_YOUR GOAL_
Your answer should be the exact lines of the data below from the one containing "camera: 35 degrees left, 5 degrees down" through the one containing "(561, 450) = (539, 286): grey"; please include nothing else.

_RECORDS FOR THIS TASK_
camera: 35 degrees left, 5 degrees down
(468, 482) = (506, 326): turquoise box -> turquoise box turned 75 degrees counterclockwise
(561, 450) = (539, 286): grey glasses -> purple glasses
==
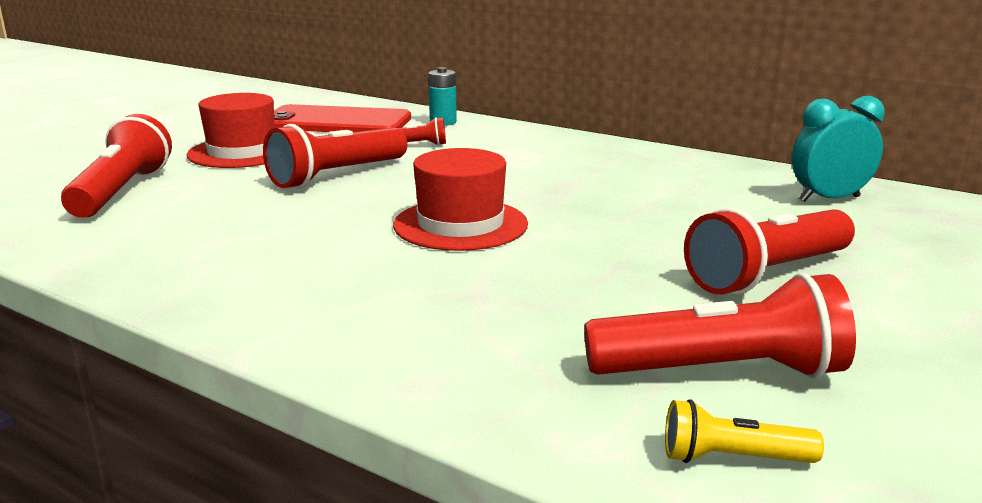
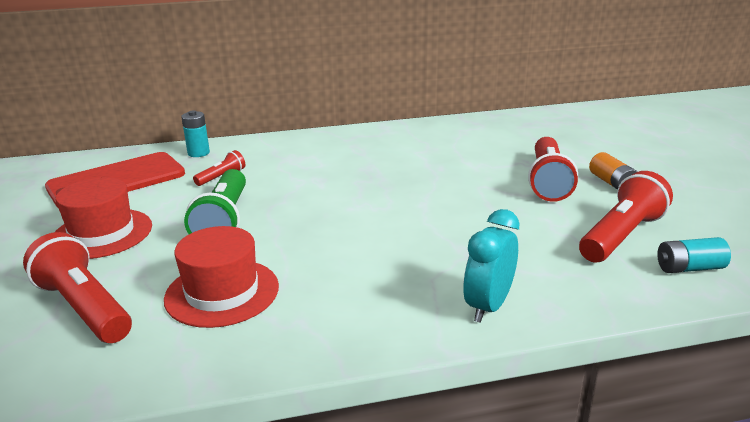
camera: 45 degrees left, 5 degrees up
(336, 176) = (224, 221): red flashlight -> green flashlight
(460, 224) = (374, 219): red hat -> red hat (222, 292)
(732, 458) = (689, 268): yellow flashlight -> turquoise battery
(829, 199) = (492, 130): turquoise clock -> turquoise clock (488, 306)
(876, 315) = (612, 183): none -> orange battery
--
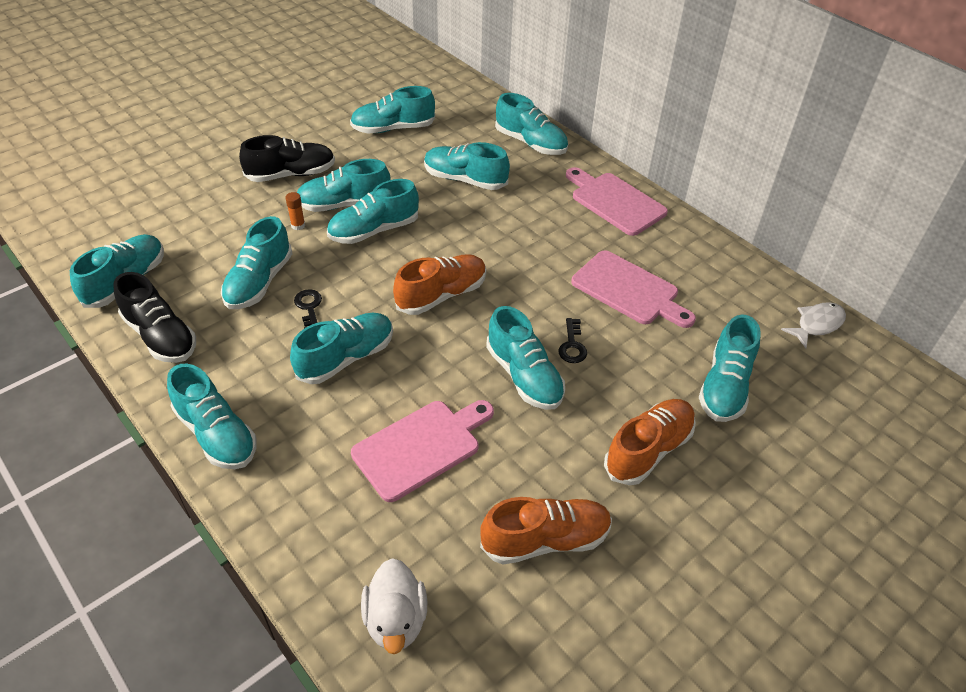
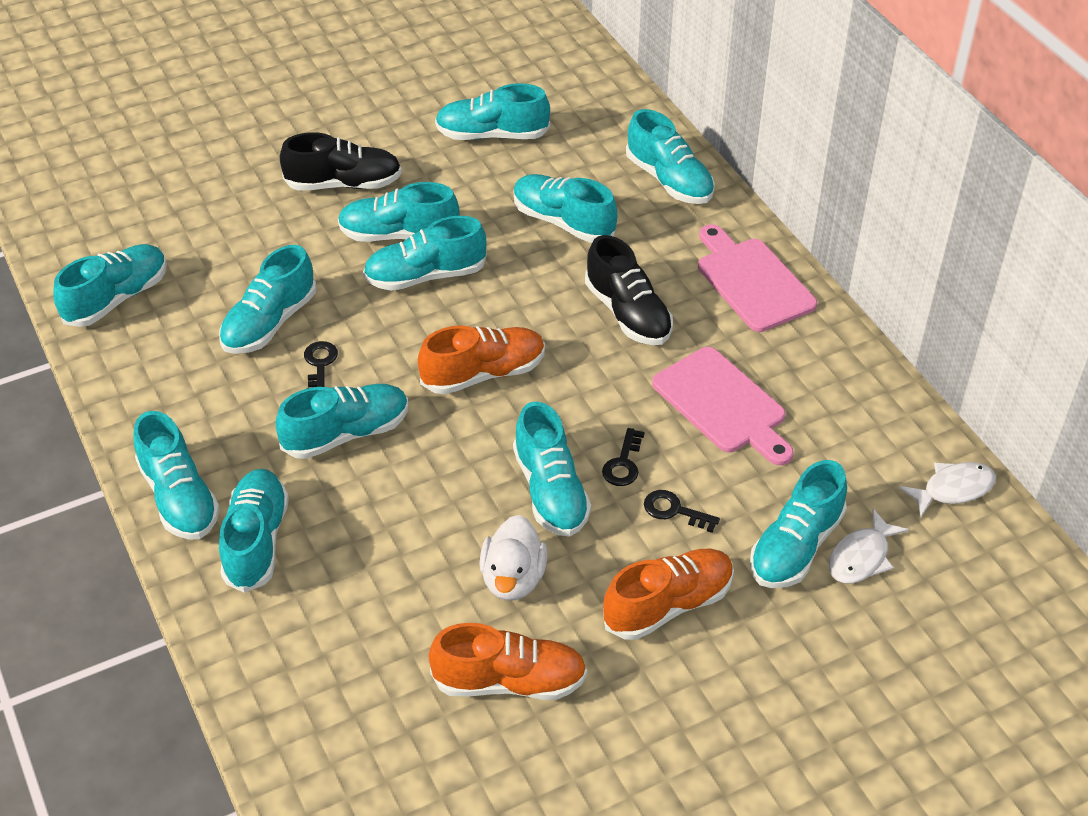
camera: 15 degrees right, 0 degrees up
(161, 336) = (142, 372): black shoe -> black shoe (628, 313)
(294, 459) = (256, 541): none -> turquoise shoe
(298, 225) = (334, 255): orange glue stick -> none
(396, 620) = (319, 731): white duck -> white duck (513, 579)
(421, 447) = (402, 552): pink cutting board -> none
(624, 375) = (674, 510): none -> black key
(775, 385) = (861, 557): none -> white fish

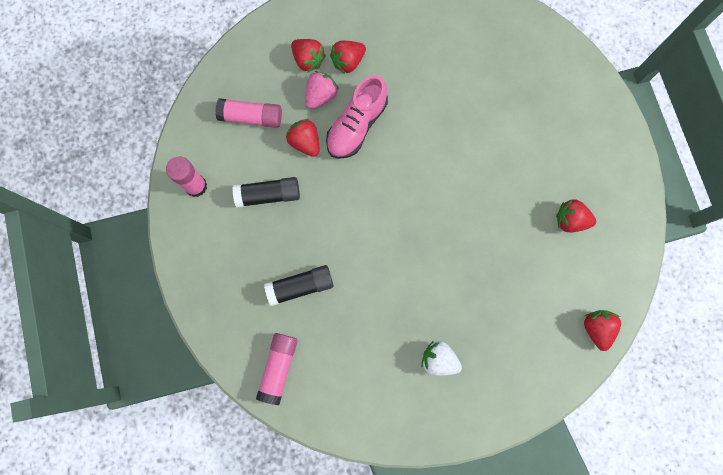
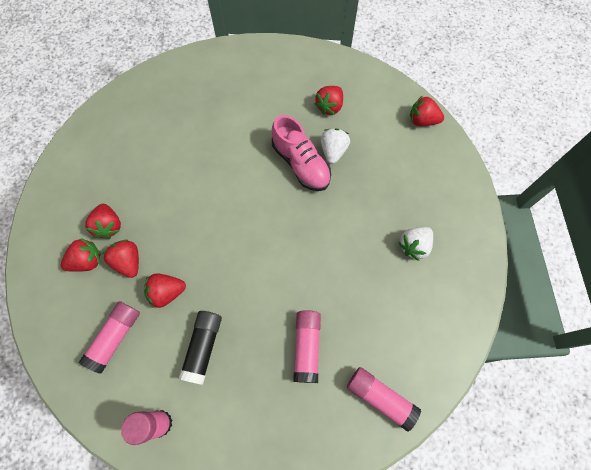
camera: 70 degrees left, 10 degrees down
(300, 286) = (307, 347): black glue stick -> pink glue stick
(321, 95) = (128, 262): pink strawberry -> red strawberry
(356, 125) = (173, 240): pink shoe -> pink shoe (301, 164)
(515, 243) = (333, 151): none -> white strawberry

_OUTPUT FOR THIS TASK_
camera: 35 degrees left, 5 degrees down
(468, 482) = (506, 326): turquoise box -> turquoise box turned 75 degrees counterclockwise
(561, 450) = (539, 286): grey glasses -> purple glasses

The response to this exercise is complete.